*Goal of the exercise*
Copy each line of the records below, from the first through the one that contains "- removed: barco (marrón) <513 126 565 166>", exactly as written.

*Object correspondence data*
####

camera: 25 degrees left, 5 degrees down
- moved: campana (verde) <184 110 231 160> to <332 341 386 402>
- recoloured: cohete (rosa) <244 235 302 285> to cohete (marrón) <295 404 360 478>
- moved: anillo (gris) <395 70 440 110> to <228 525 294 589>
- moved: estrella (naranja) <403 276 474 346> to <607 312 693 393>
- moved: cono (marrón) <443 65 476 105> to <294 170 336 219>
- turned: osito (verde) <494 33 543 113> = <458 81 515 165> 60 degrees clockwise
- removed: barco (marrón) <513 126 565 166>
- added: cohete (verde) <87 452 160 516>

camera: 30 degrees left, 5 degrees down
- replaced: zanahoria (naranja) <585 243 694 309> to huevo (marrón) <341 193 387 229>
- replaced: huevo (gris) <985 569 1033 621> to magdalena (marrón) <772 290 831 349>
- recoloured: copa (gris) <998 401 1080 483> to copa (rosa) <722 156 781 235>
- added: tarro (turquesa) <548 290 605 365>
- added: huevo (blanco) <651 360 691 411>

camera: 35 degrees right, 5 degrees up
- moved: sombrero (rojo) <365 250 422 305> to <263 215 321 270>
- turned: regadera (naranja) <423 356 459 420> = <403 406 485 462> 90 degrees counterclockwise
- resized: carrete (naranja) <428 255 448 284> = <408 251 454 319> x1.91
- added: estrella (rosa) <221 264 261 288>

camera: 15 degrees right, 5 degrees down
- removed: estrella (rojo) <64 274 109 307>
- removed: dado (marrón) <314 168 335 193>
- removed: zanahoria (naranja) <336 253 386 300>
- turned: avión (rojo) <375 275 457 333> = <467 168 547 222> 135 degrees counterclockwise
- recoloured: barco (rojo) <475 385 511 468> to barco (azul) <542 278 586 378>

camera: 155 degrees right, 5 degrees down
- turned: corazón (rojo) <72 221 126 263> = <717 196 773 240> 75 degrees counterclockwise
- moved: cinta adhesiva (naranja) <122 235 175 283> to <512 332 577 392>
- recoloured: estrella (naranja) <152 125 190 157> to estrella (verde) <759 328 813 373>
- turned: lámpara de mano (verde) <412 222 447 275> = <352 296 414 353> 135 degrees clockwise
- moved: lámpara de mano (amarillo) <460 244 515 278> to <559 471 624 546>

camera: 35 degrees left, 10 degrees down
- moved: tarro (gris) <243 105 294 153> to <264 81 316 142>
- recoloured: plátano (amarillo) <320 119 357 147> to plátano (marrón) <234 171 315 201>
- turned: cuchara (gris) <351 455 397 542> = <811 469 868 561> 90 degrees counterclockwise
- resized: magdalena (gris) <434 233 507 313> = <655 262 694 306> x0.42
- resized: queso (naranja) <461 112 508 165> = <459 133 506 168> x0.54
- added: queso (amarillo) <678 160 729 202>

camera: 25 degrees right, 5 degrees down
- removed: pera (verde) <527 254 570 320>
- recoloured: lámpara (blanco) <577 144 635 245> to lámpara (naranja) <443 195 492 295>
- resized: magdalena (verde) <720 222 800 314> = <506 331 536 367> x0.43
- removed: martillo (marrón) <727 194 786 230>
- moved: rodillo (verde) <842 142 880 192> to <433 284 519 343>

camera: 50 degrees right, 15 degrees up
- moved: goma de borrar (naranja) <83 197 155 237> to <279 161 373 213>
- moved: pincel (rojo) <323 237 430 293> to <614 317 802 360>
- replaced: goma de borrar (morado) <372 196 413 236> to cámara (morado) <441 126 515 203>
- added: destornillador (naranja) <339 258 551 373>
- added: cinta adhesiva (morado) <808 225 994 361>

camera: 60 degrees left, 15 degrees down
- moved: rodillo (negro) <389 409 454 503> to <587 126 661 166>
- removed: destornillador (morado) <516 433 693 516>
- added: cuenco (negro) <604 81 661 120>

####

*Result of the exercise*
camera: 25 degrees left, 5 degrees down
- moved: campana (verde) <184 110 231 160> to <332 341 386 402>
- recoloured: cohete (rosa) <244 235 302 285> to cohete (marrón) <295 404 360 478>
- moved: anillo (gris) <395 70 440 110> to <228 525 294 589>
- moved: estrella (naranja) <403 276 474 346> to <607 312 693 393>
- moved: cono (marrón) <443 65 476 105> to <294 170 336 219>
- turned: osito (verde) <494 33 543 113> = <458 81 515 165> 60 degrees clockwise
- removed: barco (marrón) <513 126 565 166>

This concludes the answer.